* WORK INSTRUCTION: A word-for-word copy of all entries is required, without images.

* RECORDS FOR THIS TASK:
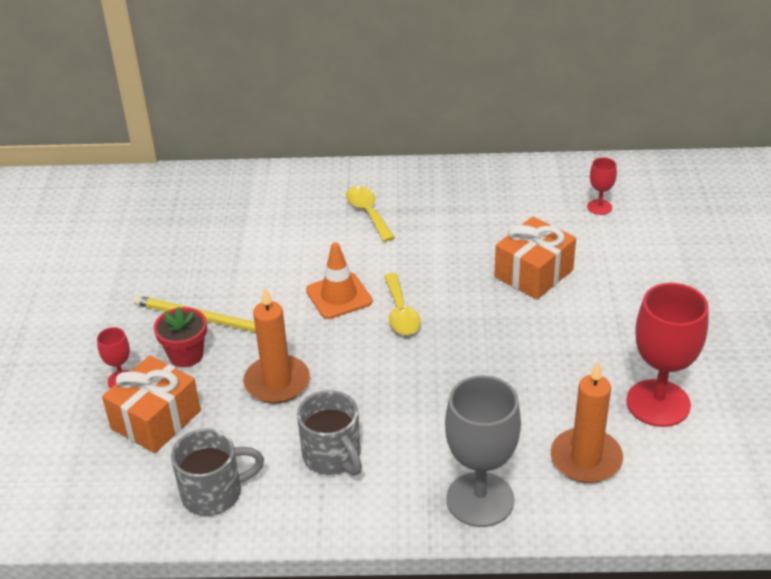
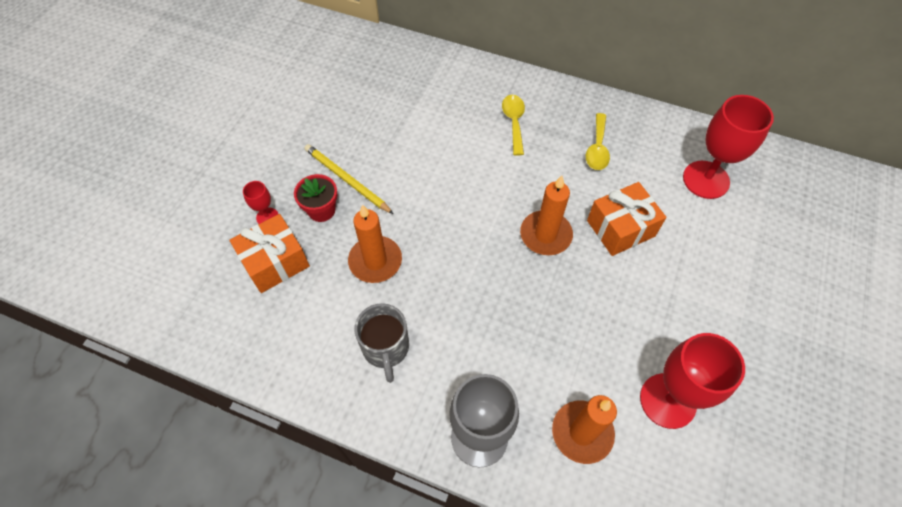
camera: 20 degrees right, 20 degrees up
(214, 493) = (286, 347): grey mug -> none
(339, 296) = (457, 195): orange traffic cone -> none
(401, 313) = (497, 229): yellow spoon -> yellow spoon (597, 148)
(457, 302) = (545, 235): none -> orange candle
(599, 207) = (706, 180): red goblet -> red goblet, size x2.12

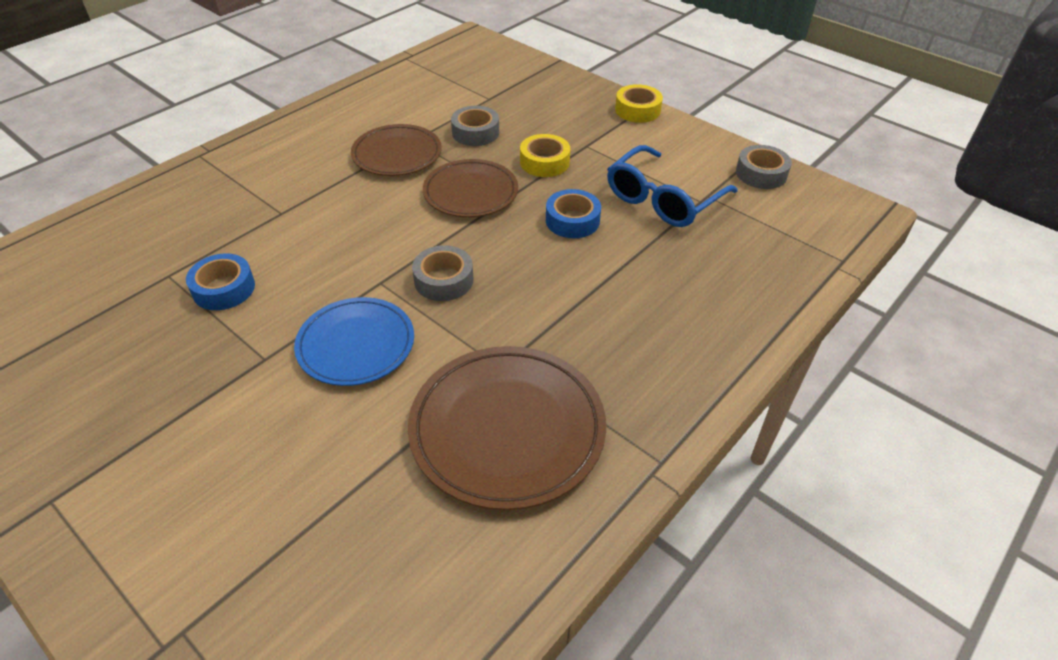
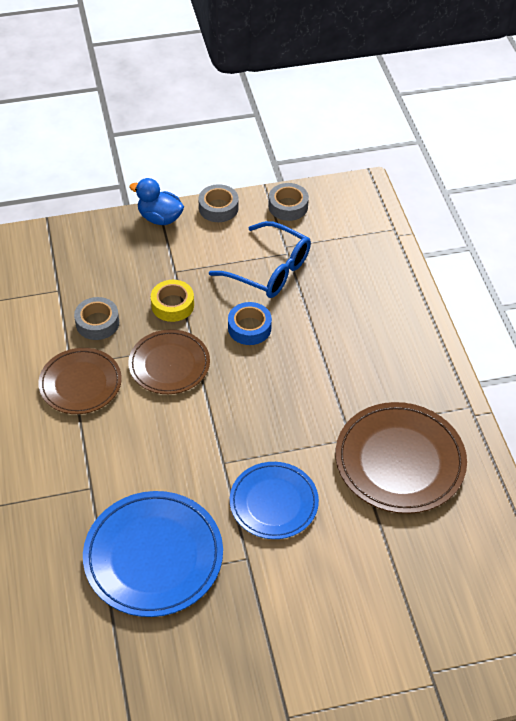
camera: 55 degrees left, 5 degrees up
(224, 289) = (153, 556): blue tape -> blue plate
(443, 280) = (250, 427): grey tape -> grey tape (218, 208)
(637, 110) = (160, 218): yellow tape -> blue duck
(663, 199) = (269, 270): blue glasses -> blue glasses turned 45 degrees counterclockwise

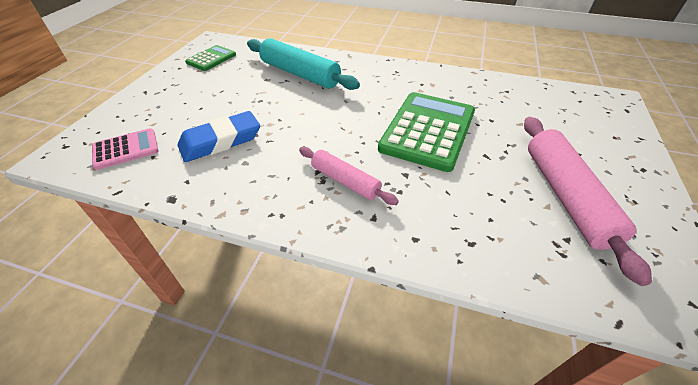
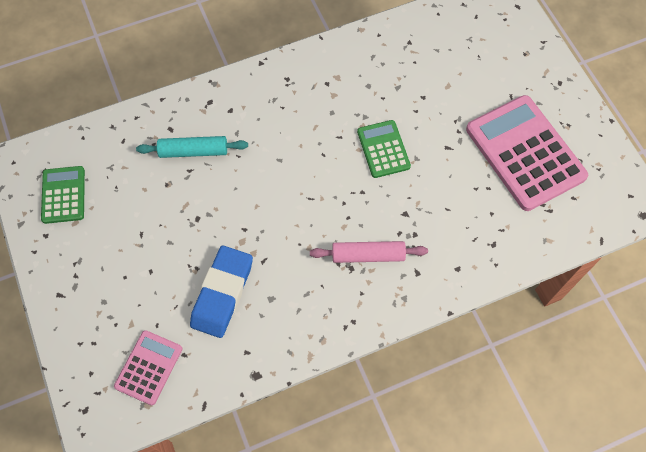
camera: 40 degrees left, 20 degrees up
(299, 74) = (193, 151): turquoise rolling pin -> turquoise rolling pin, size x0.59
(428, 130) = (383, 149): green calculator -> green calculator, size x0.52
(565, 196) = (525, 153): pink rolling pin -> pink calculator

* THE ANSWER:
camera: 20 degrees right, 20 degrees up
(214, 493) = (286, 347): grey mug -> none
(339, 296) = (457, 195): orange traffic cone -> none
(401, 313) = (497, 229): yellow spoon -> yellow spoon (597, 148)
(457, 302) = (545, 235): none -> orange candle
(599, 207) = (706, 180): red goblet -> red goblet, size x2.12

camera: 55 degrees left, 5 degrees up
(224, 289) = (153, 556): blue tape -> blue plate
(443, 280) = (250, 427): grey tape -> grey tape (218, 208)
(637, 110) = (160, 218): yellow tape -> blue duck
(663, 199) = (269, 270): blue glasses -> blue glasses turned 45 degrees counterclockwise

camera: 40 degrees left, 20 degrees up
(299, 74) = (193, 151): turquoise rolling pin -> turquoise rolling pin, size x0.59
(428, 130) = (383, 149): green calculator -> green calculator, size x0.52
(565, 196) = (525, 153): pink rolling pin -> pink calculator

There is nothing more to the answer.